• MATERIAL SUPPLIED
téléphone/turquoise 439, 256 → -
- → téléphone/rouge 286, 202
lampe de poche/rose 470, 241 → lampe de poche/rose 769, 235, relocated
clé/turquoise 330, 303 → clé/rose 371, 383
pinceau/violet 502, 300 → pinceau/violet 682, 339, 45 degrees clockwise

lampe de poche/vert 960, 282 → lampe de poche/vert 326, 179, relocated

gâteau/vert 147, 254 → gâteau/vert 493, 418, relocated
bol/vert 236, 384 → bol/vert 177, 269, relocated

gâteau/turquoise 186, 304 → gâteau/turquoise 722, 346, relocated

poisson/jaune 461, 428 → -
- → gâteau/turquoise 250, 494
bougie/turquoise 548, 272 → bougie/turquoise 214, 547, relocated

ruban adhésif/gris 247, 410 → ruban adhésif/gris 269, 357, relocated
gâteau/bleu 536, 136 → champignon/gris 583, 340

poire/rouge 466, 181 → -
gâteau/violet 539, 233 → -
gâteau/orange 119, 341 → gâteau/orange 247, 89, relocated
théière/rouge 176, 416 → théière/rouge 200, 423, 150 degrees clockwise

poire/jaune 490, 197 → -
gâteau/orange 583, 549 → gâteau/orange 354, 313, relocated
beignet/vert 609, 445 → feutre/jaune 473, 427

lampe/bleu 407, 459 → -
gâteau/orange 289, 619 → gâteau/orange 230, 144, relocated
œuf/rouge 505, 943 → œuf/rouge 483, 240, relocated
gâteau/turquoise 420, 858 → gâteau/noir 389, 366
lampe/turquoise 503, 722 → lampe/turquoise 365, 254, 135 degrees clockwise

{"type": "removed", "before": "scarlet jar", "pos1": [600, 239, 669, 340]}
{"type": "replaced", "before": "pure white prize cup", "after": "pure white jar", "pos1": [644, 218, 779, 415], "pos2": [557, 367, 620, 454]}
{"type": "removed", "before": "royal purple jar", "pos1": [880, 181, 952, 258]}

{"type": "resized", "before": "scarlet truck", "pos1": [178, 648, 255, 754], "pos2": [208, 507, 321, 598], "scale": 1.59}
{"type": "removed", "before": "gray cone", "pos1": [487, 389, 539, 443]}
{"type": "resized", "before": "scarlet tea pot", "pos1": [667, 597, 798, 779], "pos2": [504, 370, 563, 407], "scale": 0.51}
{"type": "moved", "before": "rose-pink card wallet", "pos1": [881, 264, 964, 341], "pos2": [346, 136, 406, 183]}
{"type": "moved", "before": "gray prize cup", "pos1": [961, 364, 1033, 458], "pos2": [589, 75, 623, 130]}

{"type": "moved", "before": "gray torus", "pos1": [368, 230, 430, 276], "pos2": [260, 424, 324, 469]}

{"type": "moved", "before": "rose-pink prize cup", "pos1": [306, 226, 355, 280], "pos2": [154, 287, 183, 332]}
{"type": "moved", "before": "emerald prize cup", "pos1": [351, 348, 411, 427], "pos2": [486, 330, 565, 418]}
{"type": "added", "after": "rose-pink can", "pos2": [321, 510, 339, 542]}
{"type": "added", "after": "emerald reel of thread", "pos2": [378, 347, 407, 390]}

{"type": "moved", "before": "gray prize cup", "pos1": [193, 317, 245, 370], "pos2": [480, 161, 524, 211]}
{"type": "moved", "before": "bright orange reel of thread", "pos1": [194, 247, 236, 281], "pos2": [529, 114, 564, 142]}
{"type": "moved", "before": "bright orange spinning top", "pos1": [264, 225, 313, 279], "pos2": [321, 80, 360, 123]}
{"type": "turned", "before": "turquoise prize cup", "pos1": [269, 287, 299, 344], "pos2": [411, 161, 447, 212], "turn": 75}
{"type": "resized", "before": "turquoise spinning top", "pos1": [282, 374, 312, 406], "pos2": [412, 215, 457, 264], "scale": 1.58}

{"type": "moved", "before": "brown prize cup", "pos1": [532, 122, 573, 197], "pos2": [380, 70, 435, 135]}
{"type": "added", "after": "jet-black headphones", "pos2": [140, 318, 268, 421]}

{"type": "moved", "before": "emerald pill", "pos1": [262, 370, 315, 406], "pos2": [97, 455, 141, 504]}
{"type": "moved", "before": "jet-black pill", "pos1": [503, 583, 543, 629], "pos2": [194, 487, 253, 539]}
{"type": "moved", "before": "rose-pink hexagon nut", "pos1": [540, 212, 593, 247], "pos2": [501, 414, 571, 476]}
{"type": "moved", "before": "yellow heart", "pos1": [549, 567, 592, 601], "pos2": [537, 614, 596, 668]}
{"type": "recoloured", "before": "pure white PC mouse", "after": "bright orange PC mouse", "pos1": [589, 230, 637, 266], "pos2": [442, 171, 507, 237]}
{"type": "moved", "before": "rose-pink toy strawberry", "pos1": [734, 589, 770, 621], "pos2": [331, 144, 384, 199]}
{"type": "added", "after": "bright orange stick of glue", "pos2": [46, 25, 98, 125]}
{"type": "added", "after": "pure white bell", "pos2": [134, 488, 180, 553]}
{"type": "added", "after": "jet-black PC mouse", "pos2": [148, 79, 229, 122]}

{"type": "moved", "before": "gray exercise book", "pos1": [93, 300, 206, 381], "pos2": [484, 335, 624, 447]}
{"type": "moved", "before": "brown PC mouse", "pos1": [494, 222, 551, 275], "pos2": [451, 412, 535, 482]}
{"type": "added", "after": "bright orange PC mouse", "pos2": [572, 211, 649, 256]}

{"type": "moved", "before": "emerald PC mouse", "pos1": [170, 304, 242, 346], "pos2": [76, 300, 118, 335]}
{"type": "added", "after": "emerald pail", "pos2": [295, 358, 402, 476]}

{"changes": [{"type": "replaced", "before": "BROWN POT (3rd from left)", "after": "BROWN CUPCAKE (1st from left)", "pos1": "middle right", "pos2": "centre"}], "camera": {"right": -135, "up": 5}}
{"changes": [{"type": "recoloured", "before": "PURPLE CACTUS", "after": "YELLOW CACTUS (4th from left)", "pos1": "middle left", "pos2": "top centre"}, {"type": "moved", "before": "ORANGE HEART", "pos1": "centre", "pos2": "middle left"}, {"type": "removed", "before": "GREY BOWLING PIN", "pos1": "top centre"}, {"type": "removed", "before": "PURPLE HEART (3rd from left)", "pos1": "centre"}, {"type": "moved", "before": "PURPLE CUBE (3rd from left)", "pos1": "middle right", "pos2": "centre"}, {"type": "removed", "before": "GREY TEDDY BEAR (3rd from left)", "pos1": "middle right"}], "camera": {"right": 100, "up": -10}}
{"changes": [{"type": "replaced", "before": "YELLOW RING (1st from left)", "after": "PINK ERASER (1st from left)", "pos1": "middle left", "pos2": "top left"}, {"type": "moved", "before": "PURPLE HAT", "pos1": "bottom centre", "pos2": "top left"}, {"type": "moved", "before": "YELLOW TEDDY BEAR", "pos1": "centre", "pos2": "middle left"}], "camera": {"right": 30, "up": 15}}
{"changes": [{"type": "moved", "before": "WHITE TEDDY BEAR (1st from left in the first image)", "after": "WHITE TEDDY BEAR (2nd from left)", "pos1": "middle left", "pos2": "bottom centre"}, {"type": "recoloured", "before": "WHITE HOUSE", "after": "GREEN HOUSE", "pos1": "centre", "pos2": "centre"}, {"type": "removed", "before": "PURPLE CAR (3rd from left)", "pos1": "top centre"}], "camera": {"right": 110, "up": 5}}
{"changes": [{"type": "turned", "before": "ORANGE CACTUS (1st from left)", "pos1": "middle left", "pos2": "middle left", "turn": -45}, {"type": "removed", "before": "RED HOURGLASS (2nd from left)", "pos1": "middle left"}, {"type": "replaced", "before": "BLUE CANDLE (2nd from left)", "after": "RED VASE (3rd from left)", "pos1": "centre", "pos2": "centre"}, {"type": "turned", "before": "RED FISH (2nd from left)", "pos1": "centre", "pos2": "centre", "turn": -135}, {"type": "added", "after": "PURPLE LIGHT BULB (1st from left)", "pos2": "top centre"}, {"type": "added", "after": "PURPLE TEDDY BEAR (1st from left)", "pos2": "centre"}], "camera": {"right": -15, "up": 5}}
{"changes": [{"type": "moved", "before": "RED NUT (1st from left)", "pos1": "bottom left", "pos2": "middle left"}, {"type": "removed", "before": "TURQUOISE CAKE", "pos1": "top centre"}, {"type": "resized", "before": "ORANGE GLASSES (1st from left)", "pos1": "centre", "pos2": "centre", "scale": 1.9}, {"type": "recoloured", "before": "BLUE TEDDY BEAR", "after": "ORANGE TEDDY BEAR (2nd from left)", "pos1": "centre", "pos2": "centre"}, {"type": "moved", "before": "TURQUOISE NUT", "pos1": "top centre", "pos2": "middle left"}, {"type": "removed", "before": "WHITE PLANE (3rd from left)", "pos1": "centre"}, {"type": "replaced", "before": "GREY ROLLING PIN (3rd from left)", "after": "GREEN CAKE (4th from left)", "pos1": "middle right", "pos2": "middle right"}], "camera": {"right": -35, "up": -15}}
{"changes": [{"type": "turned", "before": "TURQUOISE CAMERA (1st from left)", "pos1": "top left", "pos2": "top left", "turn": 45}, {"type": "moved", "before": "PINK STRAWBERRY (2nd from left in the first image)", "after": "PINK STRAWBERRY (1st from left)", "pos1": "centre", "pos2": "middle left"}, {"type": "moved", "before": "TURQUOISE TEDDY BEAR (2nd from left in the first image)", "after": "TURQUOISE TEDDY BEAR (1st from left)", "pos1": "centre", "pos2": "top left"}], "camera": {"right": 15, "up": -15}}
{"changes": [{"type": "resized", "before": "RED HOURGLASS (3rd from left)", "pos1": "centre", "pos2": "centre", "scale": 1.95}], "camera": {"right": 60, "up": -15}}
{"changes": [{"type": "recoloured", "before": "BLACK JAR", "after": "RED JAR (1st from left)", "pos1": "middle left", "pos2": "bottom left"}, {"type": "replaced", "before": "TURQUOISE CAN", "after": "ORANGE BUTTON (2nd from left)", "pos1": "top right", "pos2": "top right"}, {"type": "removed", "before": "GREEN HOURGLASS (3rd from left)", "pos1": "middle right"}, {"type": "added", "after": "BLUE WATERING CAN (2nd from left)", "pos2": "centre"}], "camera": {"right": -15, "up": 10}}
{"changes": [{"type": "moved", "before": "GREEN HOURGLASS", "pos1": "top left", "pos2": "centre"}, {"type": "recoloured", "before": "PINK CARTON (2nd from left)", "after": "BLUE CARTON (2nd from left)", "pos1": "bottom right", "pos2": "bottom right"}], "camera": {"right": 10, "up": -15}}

• WORK TO COMPLETE
All that should be written out is the stretch of lines above between the one holding "CAR (3rd from" and the one holding "NUT (1st from", inclusive, exactly as given.

• EXERCISE OUTPUT
{"changes": [{"type": "moved", "before": "WHITE TEDDY BEAR (1st from left in the first image)", "after": "WHITE TEDDY BEAR (2nd from left)", "pos1": "middle left", "pos2": "bottom centre"}, {"type": "recoloured", "before": "WHITE HOUSE", "after": "GREEN HOUSE", "pos1": "centre", "pos2": "centre"}, {"type": "removed", "before": "PURPLE CAR (3rd from left)", "pos1": "top centre"}], "camera": {"right": 110, "up": 5}}
{"changes": [{"type": "turned", "before": "ORANGE CACTUS (1st from left)", "pos1": "middle left", "pos2": "middle left", "turn": -45}, {"type": "removed", "before": "RED HOURGLASS (2nd from left)", "pos1": "middle left"}, {"type": "replaced", "before": "BLUE CANDLE (2nd from left)", "after": "RED VASE (3rd from left)", "pos1": "centre", "pos2": "centre"}, {"type": "turned", "before": "RED FISH (2nd from left)", "pos1": "centre", "pos2": "centre", "turn": -135}, {"type": "added", "after": "PURPLE LIGHT BULB (1st from left)", "pos2": "top centre"}, {"type": "added", "after": "PURPLE TEDDY BEAR (1st from left)", "pos2": "centre"}], "camera": {"right": -15, "up": 5}}
{"changes": [{"type": "moved", "before": "RED NUT (1st from left)", "pos1": "bottom left", "pos2": "middle left"}, {"type": "removed", "before": "TURQUOISE CAKE", "pos1": "top centre"}, {"type": "resized", "before": "ORANGE GLASSES (1st from left)", "pos1": "centre", "pos2": "centre", "scale": 1.9}, {"type": "recoloured", "before": "BLUE TEDDY BEAR", "after": "ORANGE TEDDY BEAR (2nd from left)", "pos1": "centre", "pos2": "centre"}, {"type": "moved", "before": "TURQUOISE NUT", "pos1": "top centre", "pos2": "middle left"}, {"type": "removed", "before": "WHITE PLANE (3rd from left)", "pos1": "centre"}, {"type": "replaced", "before": "GREY ROLLING PIN (3rd from left)", "after": "GREEN CAKE (4th from left)", "pos1": "middle right", "pos2": "middle right"}], "camera": {"right": -35, "up": -15}}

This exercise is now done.